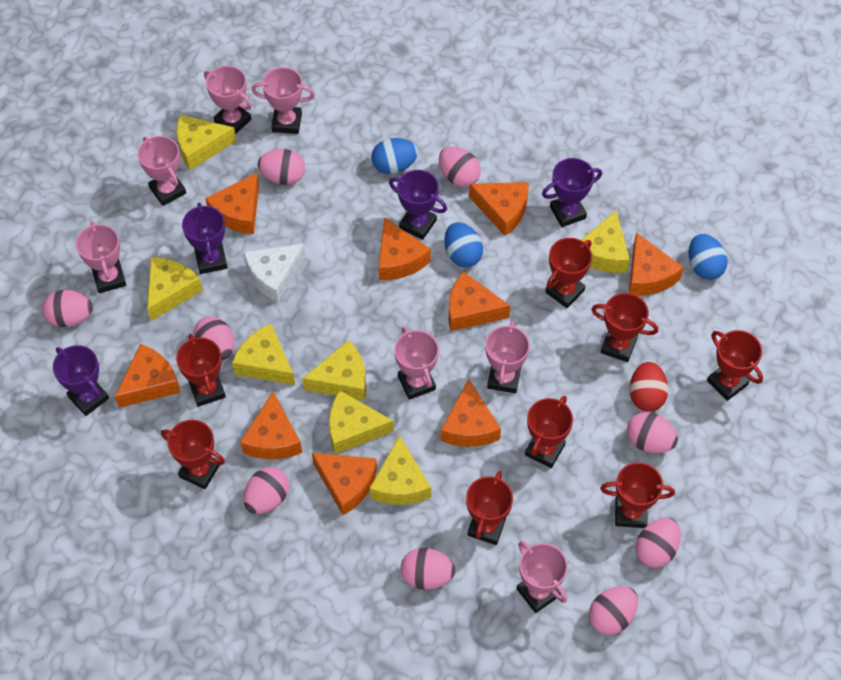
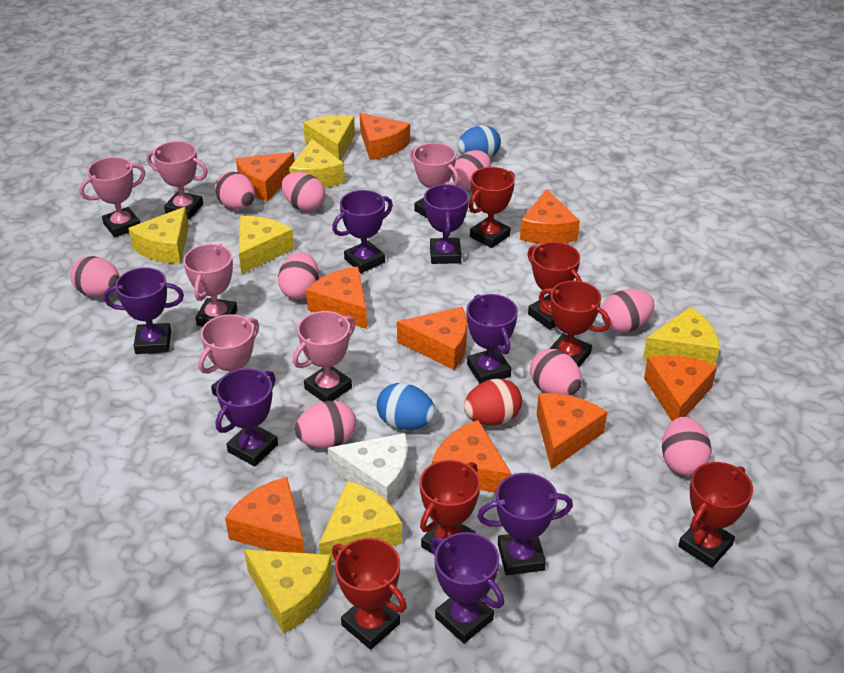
blue egg: 3 -> 2
pink trophy: 7 -> 6
purple trophy: 4 -> 7
red trophy: 8 -> 6

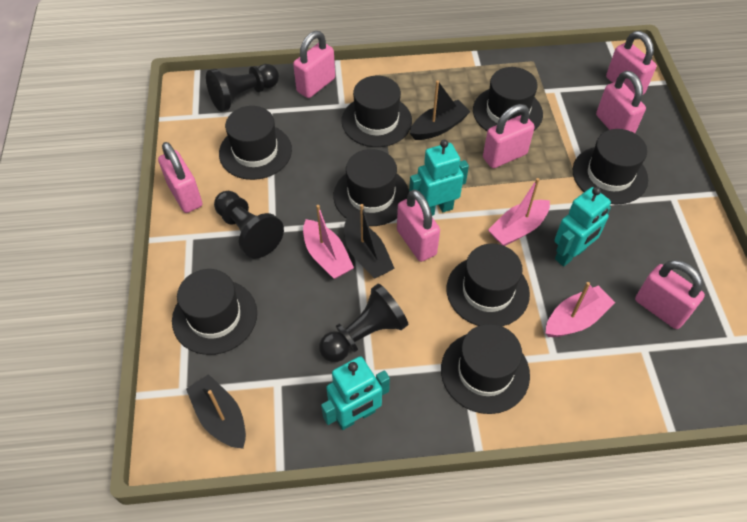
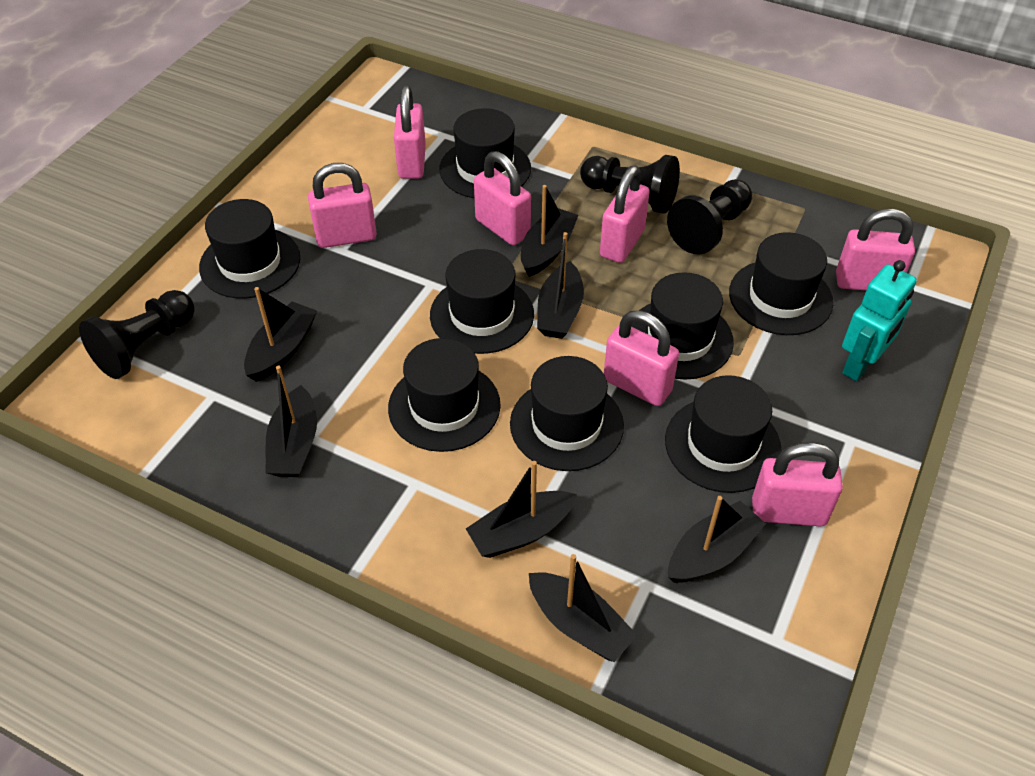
black boat: 3 -> 7
pink boat: 3 -> 0
turquoise robot: 3 -> 1

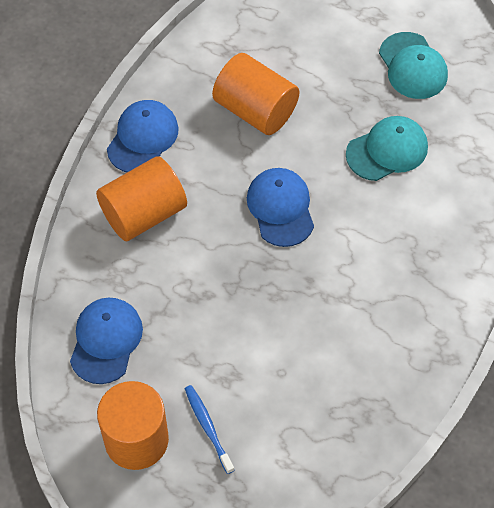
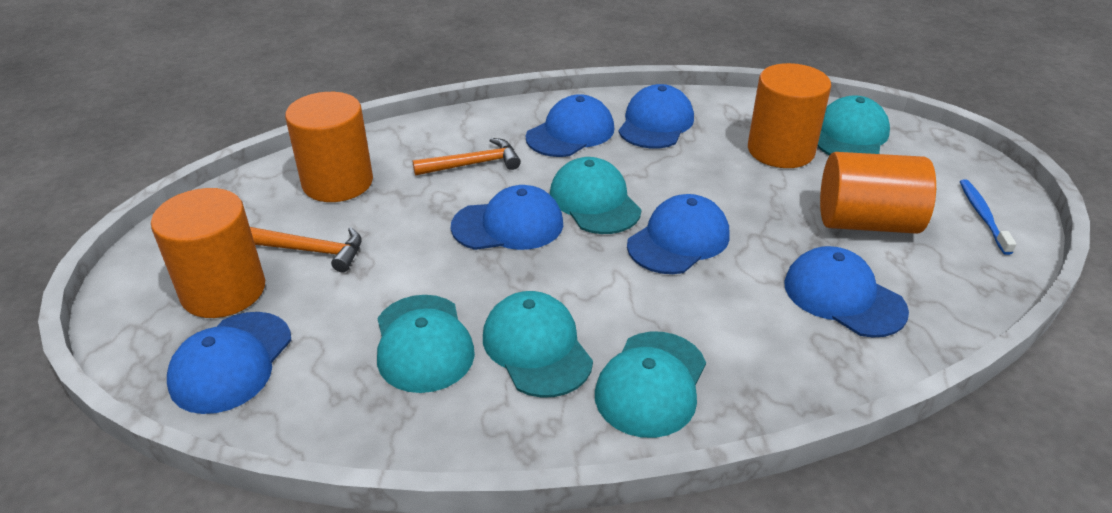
blue cap: 3 -> 6
orange cylinder: 3 -> 4
orange hammer: 0 -> 2
turquoise cap: 2 -> 5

•••

→ **Exercise directions**
Write out the whole listing exactly, with no pictures.

→ **Solved problem**
blue egg: 3 -> 2
pink trophy: 7 -> 6
purple trophy: 4 -> 7
red trophy: 8 -> 6

black boat: 3 -> 7
pink boat: 3 -> 0
turquoise robot: 3 -> 1

blue cap: 3 -> 6
orange cylinder: 3 -> 4
orange hammer: 0 -> 2
turquoise cap: 2 -> 5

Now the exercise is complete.